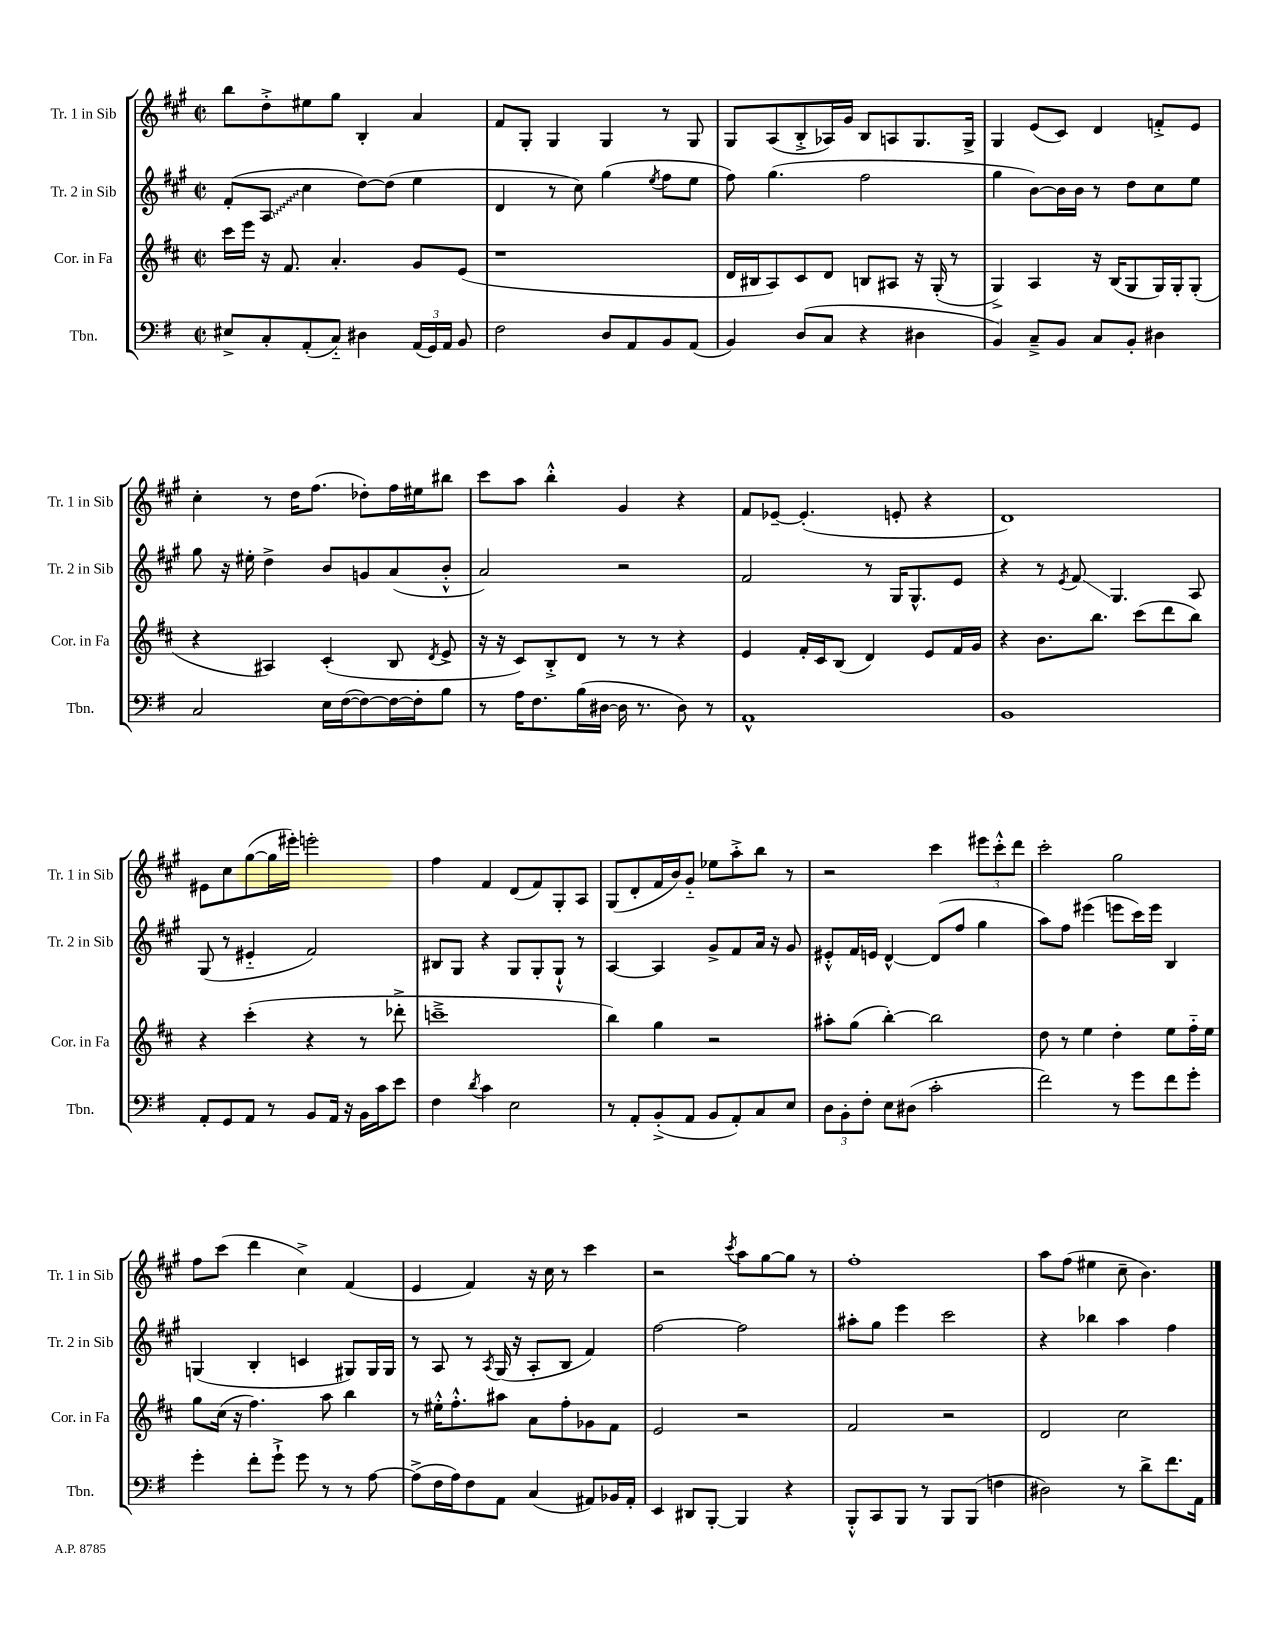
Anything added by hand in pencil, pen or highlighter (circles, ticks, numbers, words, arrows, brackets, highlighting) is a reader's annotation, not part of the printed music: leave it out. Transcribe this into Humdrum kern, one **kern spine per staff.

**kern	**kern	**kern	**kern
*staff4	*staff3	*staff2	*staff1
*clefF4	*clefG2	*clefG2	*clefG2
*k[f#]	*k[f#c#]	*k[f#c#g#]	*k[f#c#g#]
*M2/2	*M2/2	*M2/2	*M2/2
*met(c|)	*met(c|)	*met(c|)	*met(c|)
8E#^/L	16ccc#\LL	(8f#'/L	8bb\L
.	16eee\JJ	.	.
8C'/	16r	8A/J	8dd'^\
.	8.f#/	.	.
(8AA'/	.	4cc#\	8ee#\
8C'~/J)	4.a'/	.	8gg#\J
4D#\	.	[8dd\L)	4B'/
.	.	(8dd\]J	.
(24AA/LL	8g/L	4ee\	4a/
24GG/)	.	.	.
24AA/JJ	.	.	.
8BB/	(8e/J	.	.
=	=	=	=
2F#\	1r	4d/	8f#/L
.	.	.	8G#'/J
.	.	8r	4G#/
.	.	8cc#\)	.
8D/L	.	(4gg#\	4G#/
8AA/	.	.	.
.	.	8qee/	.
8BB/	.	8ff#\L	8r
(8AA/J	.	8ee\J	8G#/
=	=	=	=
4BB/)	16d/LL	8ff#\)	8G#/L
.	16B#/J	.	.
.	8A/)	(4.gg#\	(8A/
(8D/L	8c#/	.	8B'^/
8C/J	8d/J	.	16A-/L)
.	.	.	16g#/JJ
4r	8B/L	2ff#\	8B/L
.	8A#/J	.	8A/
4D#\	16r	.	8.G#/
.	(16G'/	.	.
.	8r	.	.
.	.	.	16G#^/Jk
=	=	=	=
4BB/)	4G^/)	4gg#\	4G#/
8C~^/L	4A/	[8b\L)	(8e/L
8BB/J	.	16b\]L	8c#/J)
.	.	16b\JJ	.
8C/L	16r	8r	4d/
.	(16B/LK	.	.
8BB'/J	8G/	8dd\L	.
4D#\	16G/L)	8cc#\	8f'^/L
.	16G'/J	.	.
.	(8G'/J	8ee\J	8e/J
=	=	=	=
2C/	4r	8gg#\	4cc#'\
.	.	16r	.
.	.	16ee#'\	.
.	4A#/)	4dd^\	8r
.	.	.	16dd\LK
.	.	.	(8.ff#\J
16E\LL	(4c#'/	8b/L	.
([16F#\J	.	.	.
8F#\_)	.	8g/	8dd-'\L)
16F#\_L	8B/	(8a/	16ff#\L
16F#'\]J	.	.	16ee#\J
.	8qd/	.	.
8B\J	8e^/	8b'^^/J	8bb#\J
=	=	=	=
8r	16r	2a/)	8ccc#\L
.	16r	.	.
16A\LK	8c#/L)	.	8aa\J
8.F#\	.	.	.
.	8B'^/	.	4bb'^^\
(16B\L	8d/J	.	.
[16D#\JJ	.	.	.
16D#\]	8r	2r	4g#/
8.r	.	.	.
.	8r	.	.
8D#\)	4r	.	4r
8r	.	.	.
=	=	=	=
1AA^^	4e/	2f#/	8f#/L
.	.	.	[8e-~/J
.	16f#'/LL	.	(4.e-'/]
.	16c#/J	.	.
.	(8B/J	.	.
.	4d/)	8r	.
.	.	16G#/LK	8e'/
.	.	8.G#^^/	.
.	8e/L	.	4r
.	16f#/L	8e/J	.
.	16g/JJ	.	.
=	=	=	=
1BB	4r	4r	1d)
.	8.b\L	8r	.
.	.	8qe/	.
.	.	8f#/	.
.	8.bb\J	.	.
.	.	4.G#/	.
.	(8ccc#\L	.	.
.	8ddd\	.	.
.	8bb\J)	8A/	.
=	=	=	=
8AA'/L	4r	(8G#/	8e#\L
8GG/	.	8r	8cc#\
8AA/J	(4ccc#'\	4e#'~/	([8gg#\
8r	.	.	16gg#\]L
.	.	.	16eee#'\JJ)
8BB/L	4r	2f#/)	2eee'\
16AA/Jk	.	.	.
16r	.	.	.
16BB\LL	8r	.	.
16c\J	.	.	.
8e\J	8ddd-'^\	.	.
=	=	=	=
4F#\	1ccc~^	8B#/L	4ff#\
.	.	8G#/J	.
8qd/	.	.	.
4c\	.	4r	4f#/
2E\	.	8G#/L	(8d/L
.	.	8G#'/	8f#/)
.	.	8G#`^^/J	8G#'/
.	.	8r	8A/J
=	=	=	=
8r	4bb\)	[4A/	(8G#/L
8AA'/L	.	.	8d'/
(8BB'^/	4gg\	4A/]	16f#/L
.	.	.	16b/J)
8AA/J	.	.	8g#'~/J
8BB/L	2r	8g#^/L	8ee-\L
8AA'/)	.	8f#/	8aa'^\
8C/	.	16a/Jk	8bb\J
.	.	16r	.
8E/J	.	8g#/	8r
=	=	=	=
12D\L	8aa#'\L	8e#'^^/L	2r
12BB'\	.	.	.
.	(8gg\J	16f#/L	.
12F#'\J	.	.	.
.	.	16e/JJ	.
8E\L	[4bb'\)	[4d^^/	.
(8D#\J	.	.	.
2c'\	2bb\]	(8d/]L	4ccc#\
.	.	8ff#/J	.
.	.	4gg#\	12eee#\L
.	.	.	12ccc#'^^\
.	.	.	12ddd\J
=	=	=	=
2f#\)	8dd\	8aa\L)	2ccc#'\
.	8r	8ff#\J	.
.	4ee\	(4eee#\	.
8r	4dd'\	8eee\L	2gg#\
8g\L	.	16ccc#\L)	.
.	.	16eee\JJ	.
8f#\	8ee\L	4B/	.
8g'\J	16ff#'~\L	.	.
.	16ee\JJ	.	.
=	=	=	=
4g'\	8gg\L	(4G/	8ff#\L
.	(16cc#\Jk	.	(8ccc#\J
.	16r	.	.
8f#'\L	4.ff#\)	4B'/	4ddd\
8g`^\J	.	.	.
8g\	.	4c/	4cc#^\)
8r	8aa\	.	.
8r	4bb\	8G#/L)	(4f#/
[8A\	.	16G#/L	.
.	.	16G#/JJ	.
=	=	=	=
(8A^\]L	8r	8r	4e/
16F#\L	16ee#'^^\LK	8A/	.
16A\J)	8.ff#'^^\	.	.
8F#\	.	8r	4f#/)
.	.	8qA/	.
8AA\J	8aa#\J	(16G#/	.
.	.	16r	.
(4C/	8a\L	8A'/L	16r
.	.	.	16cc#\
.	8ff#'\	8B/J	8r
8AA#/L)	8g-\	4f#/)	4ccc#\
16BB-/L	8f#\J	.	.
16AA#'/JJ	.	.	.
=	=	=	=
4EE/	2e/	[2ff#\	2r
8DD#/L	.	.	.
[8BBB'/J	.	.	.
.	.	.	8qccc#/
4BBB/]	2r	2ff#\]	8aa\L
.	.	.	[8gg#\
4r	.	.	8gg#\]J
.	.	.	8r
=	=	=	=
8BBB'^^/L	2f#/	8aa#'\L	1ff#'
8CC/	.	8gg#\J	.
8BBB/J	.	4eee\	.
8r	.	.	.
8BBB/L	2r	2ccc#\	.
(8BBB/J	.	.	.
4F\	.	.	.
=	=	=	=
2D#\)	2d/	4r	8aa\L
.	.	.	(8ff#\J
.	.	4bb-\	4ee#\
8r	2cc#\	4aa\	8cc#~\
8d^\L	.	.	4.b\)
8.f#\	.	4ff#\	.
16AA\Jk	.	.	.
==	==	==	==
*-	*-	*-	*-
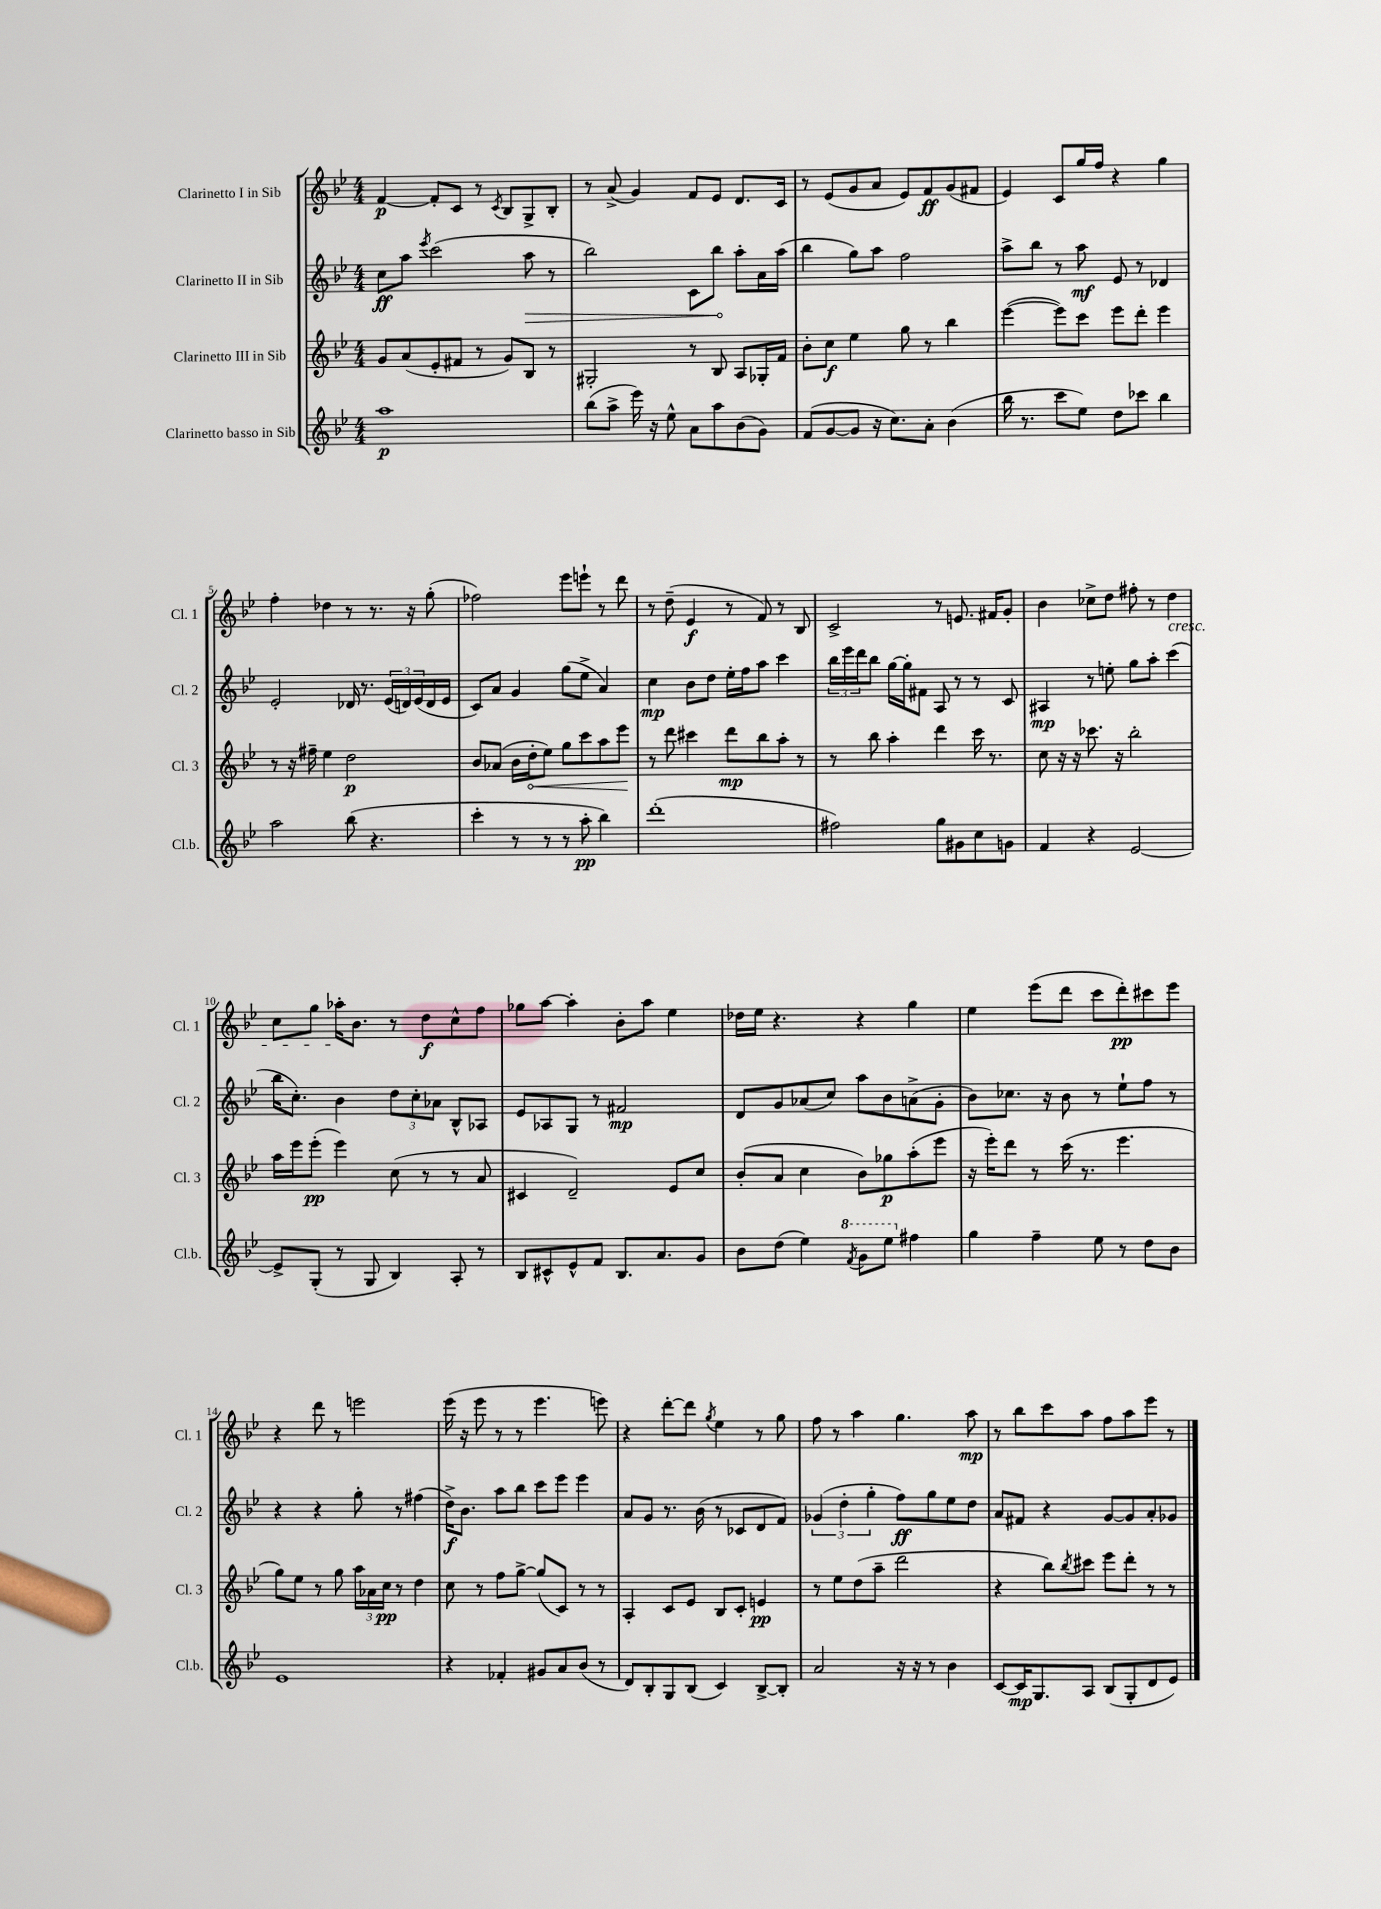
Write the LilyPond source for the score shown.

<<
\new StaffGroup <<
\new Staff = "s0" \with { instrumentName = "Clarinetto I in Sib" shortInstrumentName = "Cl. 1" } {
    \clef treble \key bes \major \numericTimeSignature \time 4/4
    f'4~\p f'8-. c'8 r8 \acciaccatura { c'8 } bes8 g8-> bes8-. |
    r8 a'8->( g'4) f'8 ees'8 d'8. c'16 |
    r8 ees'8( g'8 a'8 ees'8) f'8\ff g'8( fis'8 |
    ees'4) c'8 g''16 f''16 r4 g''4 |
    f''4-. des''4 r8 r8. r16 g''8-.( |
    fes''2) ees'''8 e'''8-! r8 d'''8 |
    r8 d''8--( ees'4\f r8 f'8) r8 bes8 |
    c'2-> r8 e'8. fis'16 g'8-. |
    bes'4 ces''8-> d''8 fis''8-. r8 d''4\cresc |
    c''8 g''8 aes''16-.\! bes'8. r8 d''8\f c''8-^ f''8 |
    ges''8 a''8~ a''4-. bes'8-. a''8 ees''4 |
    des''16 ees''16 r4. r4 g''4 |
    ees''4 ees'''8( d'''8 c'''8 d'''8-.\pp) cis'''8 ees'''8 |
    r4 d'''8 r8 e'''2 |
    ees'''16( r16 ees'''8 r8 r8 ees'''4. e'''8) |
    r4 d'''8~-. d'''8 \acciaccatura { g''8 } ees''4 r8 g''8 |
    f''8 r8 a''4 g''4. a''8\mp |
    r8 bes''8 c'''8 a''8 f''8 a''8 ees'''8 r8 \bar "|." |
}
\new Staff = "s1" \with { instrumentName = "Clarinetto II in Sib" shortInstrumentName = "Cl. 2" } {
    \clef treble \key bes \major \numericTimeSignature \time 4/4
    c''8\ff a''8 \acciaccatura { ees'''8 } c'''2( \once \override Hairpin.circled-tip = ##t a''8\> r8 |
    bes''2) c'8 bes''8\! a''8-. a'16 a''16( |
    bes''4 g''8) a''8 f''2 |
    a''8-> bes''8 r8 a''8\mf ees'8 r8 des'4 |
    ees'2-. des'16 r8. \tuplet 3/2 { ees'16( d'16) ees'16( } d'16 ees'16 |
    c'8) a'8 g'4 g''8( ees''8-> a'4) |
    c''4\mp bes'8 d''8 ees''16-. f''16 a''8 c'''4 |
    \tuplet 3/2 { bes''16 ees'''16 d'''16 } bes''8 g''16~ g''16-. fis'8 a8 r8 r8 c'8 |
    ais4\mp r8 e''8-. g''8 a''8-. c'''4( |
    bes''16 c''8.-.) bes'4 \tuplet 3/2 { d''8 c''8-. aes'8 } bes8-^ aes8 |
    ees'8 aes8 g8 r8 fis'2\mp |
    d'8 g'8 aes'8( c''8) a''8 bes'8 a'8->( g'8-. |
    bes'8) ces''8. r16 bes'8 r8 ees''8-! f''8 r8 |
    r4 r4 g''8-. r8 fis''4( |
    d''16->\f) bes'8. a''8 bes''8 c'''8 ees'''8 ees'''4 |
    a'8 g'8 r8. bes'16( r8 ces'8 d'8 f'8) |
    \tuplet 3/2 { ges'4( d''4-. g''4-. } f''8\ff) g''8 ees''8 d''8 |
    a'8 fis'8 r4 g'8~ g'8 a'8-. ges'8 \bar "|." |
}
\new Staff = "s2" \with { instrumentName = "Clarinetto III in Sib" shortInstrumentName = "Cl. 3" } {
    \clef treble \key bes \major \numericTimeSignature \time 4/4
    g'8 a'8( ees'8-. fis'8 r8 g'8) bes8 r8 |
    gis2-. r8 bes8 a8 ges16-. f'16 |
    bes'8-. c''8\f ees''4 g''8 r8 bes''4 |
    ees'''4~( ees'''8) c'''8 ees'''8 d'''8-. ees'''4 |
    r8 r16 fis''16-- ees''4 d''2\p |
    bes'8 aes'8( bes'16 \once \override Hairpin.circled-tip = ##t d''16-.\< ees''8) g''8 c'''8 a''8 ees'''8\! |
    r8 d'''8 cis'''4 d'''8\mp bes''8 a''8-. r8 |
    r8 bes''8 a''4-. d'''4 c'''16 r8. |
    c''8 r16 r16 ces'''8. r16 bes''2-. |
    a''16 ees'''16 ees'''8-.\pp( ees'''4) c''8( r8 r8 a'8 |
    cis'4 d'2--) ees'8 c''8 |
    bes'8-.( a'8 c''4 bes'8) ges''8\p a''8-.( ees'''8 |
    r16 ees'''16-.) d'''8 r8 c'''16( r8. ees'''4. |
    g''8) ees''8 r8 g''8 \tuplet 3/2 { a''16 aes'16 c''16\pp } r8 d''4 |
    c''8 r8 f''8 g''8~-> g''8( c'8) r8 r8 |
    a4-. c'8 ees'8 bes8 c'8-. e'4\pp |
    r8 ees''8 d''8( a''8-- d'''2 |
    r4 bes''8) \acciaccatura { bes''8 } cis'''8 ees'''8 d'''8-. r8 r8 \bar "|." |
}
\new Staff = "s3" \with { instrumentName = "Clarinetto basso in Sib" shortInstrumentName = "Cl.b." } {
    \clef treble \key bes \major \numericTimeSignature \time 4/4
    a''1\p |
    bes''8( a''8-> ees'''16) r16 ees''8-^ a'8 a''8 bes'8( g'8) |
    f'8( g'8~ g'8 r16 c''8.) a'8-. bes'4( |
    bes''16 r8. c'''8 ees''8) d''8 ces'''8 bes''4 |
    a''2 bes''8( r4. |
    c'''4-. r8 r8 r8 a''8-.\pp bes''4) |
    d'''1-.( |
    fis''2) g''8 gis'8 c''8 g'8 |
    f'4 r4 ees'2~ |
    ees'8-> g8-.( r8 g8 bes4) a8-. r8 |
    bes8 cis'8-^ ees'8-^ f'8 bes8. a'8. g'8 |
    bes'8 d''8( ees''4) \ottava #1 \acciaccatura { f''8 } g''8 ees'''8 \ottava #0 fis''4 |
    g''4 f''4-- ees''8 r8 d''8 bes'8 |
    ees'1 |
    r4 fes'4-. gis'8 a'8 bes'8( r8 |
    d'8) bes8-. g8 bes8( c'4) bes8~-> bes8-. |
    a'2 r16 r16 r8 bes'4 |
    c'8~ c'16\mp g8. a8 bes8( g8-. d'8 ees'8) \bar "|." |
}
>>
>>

◇ ◇ ◇ ◇

### Goal of the exercise
Determine how many lines of the records contain the string "Hairpin", treating uppercase and lowercase letters as distinct. Provide only the number.

### Response
2